_Exercise goal_
Give back exactly the lines from the one that holds "black L-shape: moved 9 px left, 3 px down" through the final line of the data; omit the pictures and add nothing.

_Shape position tracking data_
-- -- --

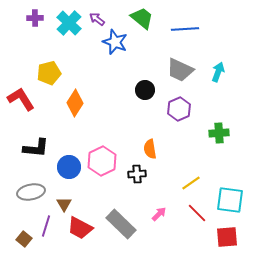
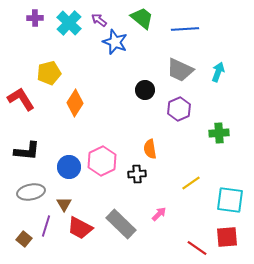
purple arrow: moved 2 px right, 1 px down
black L-shape: moved 9 px left, 3 px down
red line: moved 35 px down; rotated 10 degrees counterclockwise
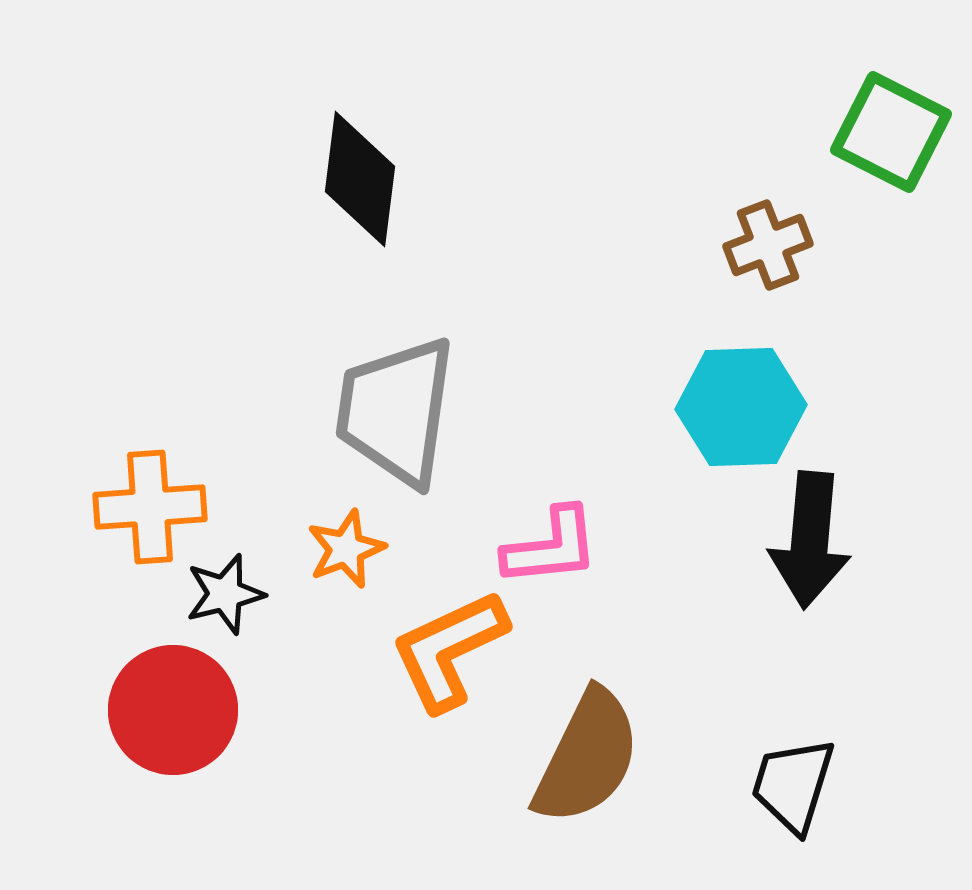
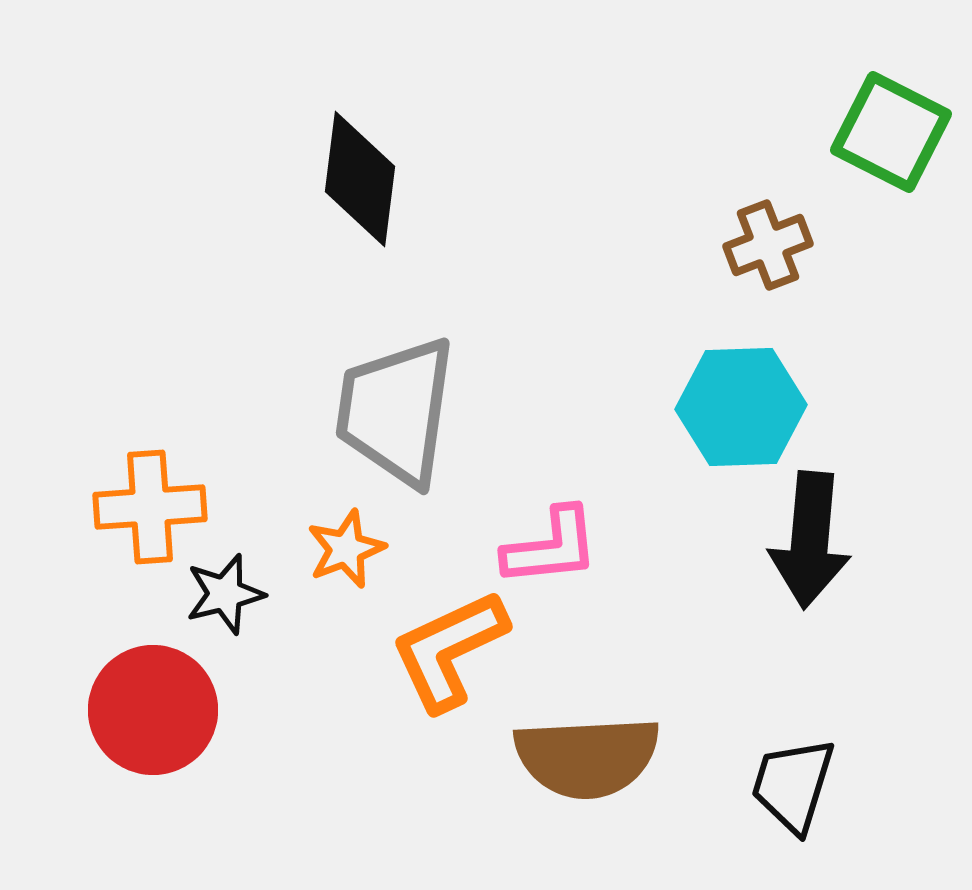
red circle: moved 20 px left
brown semicircle: rotated 61 degrees clockwise
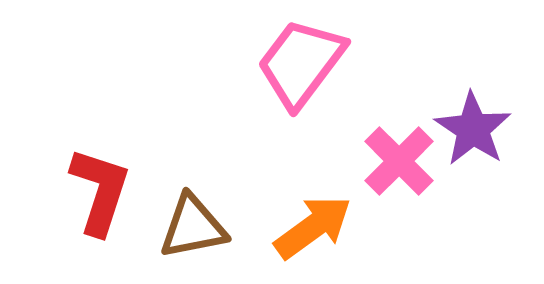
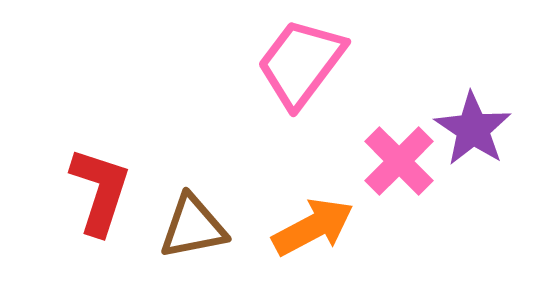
orange arrow: rotated 8 degrees clockwise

-- -- --

_Your solution_
black L-shape: moved 9 px left, 3 px down
red line: moved 35 px down; rotated 10 degrees counterclockwise
red circle: moved 20 px left
brown semicircle: rotated 61 degrees clockwise
orange arrow: rotated 8 degrees clockwise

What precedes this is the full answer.